▸ **What the task requires**
Please filter the data down to the lines that include the word "schottky" and copy them.

___ The records

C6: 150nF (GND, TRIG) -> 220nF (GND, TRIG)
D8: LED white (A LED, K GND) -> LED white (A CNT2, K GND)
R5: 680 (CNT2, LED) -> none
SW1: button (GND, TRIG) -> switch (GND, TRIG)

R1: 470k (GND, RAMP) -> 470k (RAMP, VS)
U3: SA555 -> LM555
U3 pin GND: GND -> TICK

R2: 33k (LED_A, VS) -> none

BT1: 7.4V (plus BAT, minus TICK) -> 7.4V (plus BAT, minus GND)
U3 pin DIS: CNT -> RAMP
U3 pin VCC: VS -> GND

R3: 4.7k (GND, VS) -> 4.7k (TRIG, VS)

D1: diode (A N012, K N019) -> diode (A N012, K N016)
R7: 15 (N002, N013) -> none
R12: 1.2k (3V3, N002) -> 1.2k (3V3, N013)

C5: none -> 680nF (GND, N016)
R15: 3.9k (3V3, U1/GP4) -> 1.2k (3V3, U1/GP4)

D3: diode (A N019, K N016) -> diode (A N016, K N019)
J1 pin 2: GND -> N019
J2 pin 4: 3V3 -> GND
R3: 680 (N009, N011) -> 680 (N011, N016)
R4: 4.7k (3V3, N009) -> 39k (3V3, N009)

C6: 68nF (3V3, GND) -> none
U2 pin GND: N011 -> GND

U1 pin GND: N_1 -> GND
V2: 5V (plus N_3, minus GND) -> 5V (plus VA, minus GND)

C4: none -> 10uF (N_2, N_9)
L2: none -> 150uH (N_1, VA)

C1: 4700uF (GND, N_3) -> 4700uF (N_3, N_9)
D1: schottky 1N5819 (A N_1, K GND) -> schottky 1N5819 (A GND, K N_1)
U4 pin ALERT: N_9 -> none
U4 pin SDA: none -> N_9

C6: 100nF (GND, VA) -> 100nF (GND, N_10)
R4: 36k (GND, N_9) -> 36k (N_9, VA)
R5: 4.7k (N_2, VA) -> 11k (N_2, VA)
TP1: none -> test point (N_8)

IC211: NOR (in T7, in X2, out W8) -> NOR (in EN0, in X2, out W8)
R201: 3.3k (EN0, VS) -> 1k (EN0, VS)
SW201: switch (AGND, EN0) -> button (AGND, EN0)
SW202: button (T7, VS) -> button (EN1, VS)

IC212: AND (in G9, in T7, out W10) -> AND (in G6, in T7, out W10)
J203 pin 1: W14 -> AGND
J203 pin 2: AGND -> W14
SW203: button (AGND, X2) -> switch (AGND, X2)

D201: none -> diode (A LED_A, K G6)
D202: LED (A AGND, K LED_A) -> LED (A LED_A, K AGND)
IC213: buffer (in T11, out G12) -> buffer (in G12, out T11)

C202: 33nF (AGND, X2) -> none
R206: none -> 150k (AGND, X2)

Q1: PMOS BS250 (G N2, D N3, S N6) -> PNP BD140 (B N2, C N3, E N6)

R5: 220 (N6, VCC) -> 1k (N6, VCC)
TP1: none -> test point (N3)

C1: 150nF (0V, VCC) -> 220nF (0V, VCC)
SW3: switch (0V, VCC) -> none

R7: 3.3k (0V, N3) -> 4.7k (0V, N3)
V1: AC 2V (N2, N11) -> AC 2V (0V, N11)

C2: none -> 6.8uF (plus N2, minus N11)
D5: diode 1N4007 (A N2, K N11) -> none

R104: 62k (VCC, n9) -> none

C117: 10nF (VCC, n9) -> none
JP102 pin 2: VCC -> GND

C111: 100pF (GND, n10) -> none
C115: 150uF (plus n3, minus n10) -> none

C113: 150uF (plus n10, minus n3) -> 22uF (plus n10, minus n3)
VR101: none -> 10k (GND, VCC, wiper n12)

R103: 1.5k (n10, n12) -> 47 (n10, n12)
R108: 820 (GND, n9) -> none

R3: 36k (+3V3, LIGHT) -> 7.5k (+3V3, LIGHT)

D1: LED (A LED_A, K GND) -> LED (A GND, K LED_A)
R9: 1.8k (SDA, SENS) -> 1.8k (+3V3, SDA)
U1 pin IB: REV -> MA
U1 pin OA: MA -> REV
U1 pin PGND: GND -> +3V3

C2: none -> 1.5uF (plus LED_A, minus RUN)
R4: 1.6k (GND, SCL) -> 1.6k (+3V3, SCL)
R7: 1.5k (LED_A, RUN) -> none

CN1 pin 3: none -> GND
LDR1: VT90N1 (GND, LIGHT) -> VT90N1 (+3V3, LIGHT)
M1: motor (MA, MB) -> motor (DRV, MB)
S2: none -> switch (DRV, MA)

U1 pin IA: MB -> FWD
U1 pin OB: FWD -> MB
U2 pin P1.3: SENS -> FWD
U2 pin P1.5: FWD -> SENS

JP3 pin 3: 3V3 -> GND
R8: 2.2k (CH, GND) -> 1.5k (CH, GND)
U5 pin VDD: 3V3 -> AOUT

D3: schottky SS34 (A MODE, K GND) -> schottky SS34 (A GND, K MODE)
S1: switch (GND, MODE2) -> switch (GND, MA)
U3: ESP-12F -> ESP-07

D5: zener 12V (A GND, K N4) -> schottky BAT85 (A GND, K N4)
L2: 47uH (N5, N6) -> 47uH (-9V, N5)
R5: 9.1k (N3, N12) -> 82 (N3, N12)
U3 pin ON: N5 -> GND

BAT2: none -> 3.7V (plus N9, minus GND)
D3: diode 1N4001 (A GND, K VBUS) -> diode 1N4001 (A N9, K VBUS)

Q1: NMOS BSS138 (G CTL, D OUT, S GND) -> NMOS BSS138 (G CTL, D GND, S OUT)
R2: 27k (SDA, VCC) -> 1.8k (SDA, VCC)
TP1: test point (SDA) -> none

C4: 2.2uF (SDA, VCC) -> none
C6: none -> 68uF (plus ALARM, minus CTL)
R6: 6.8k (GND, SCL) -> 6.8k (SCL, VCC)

______

▸ **Answer to the exercise**
D1: schottky 1N5819 (A N_1, K GND) -> schottky 1N5819 (A GND, K N_1)
D3: schottky SS34 (A MODE, K GND) -> schottky SS34 (A GND, K MODE)
D5: zener 12V (A GND, K N4) -> schottky BAT85 (A GND, K N4)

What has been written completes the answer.